--- START ---

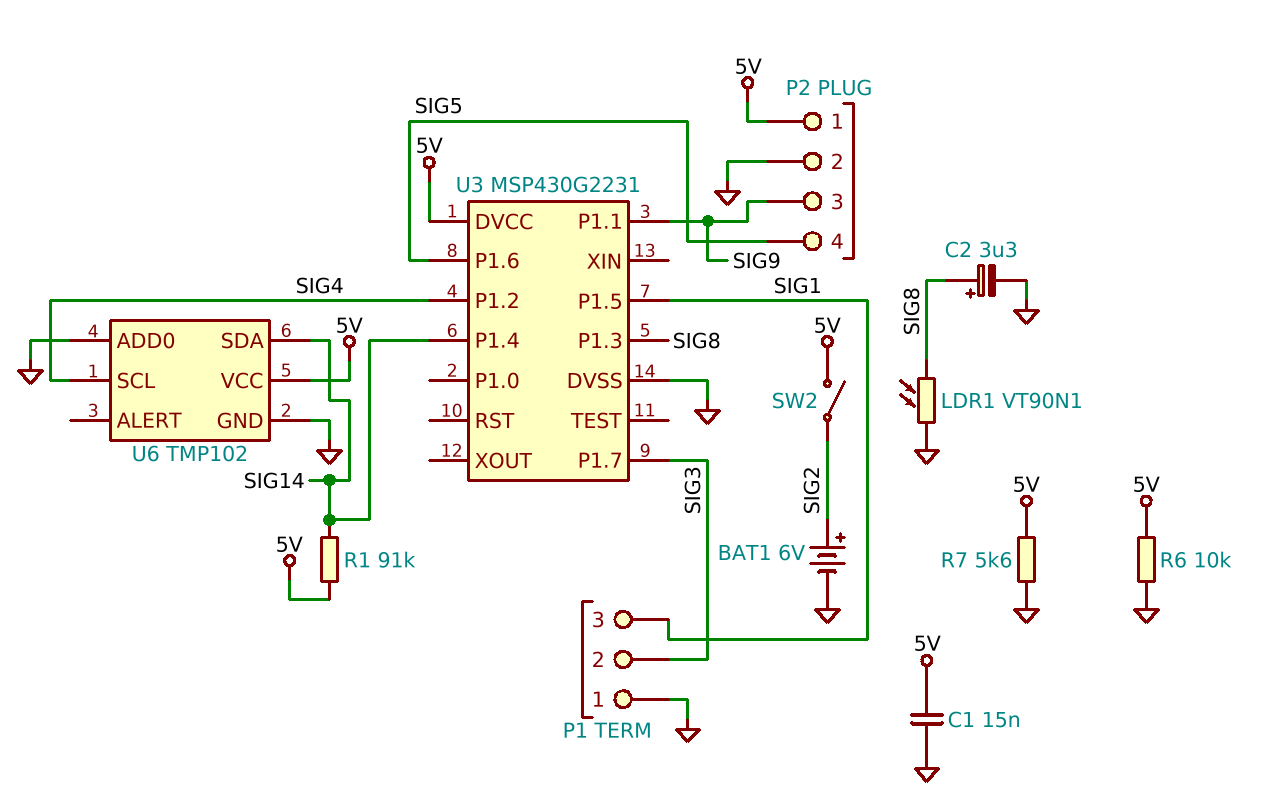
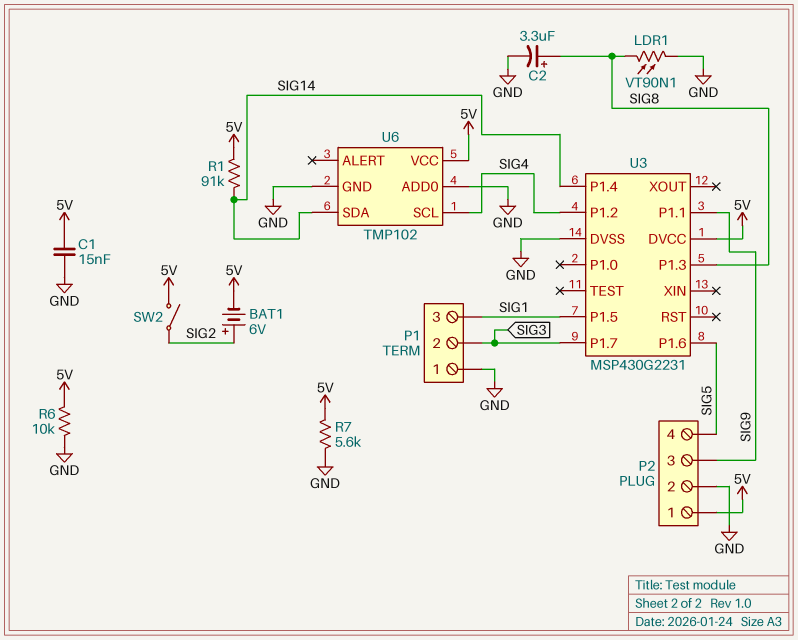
BAT1: 6V (plus SIG2, minus GND) -> 6V (plus SIG2, minus 5V)

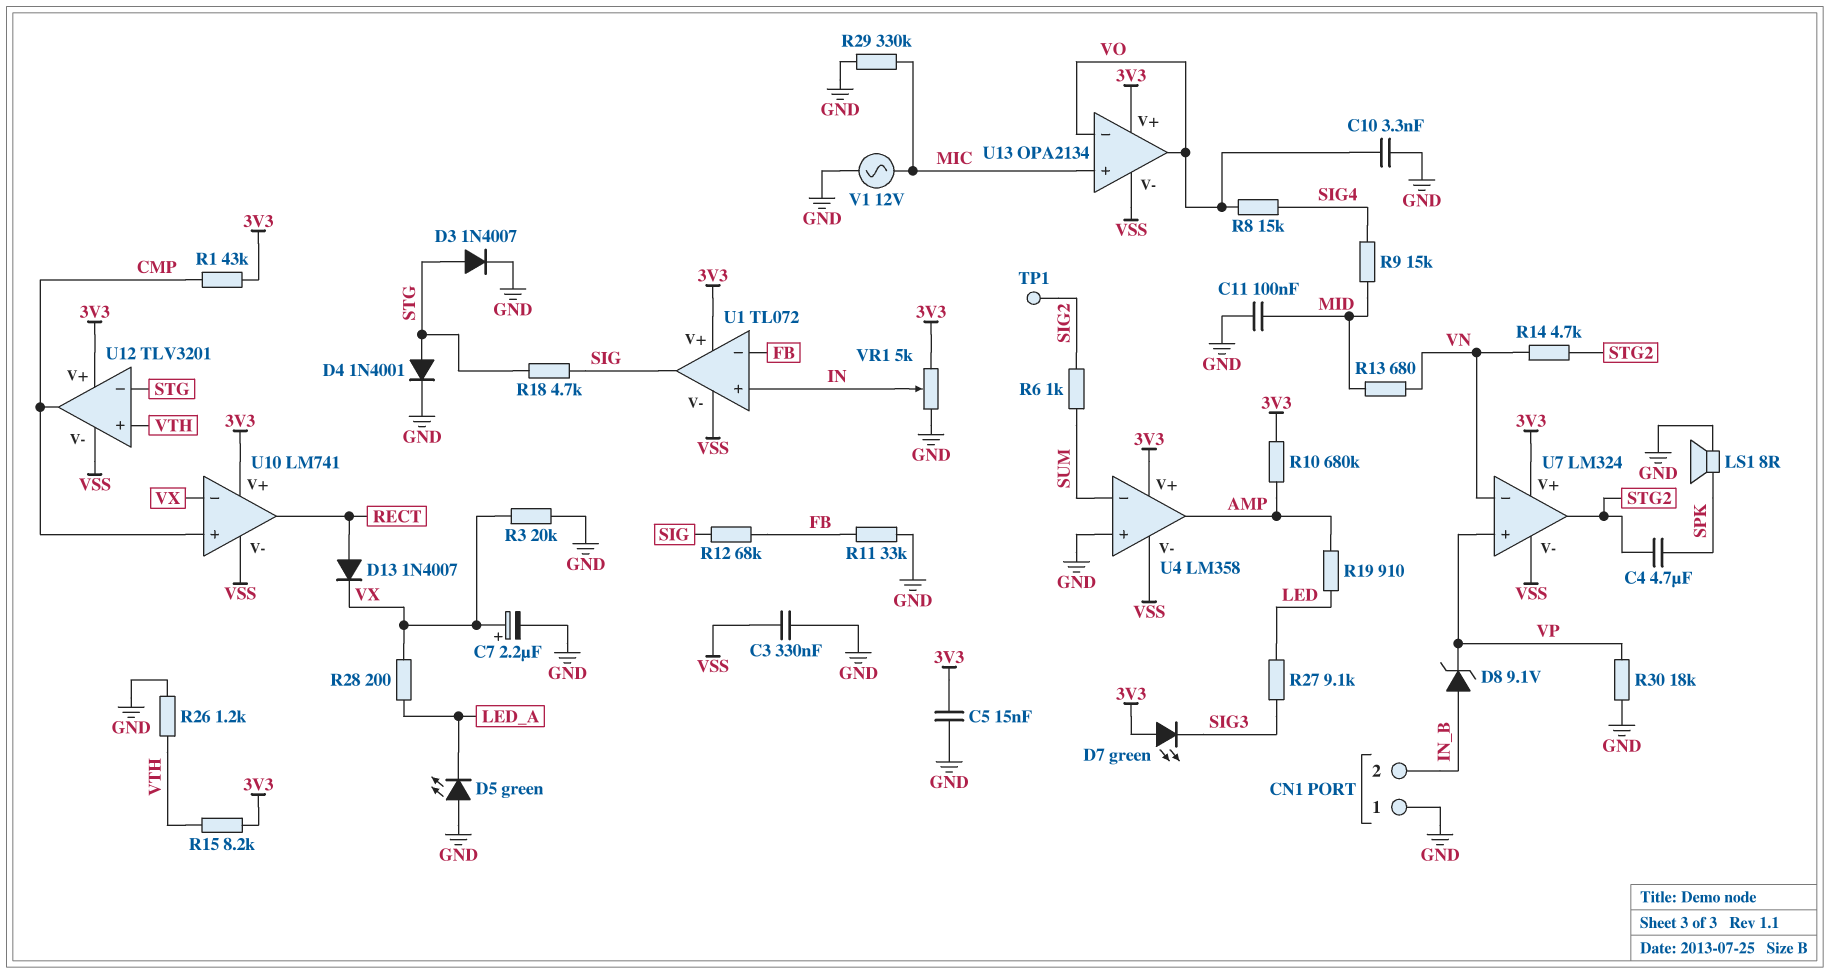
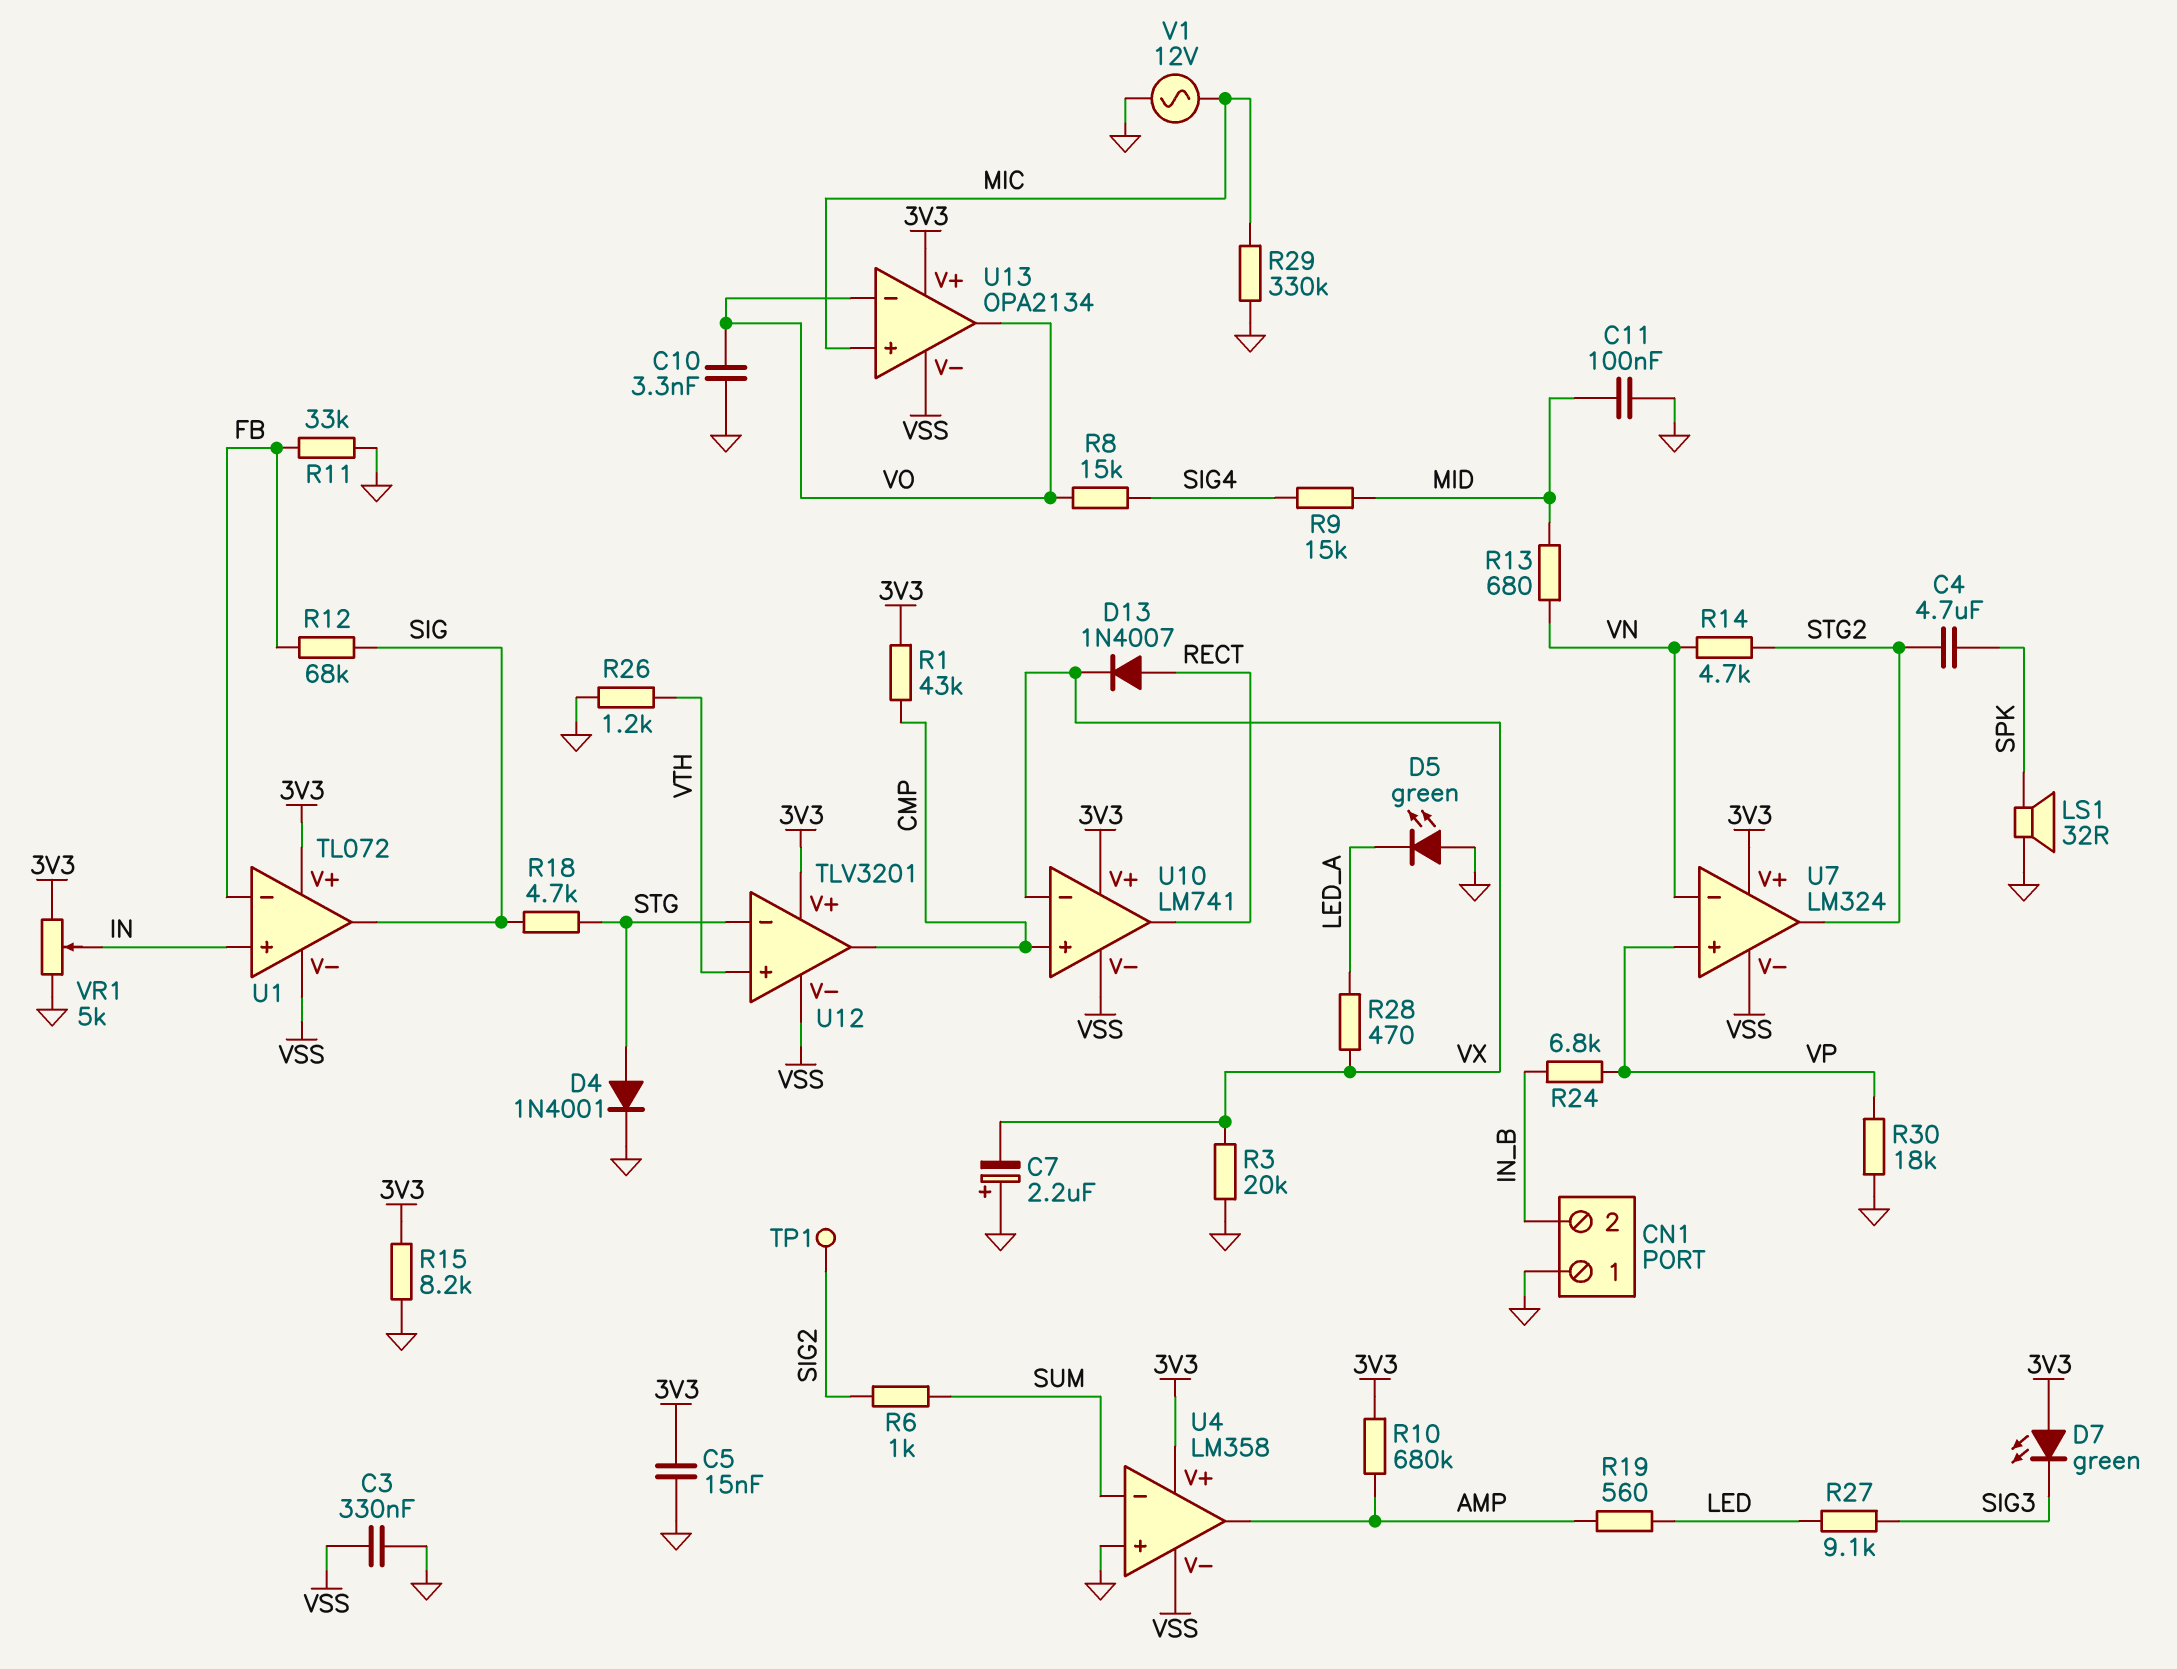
C7: 2.2uF (plus VX, minus GND) -> 2.2uF (plus GND, minus VX)
D3: diode 1N4007 (A STG, K GND) -> none
D8: zener 9.1V (A IN_B, K VP) -> none
LS1: speaker 8R (GND, SPK) -> speaker 32R (GND, SPK)
R15: 8.2k (3V3, VTH) -> 8.2k (3V3, GND)
R19: 910 (AMP, LED) -> 560 (AMP, LED)
R24: none -> 6.8k (IN_B, VP)
R28: 200 (LED_A, VX) -> 470 (LED_A, VX)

--- END ---

Copy each line of the listing exactly, skipping any picture.

BAT1: 6V (plus SIG2, minus GND) -> 6V (plus SIG2, minus 5V)

C7: 2.2uF (plus VX, minus GND) -> 2.2uF (plus GND, minus VX)
D3: diode 1N4007 (A STG, K GND) -> none
D8: zener 9.1V (A IN_B, K VP) -> none
LS1: speaker 8R (GND, SPK) -> speaker 32R (GND, SPK)
R15: 8.2k (3V3, VTH) -> 8.2k (3V3, GND)
R19: 910 (AMP, LED) -> 560 (AMP, LED)
R24: none -> 6.8k (IN_B, VP)
R28: 200 (LED_A, VX) -> 470 (LED_A, VX)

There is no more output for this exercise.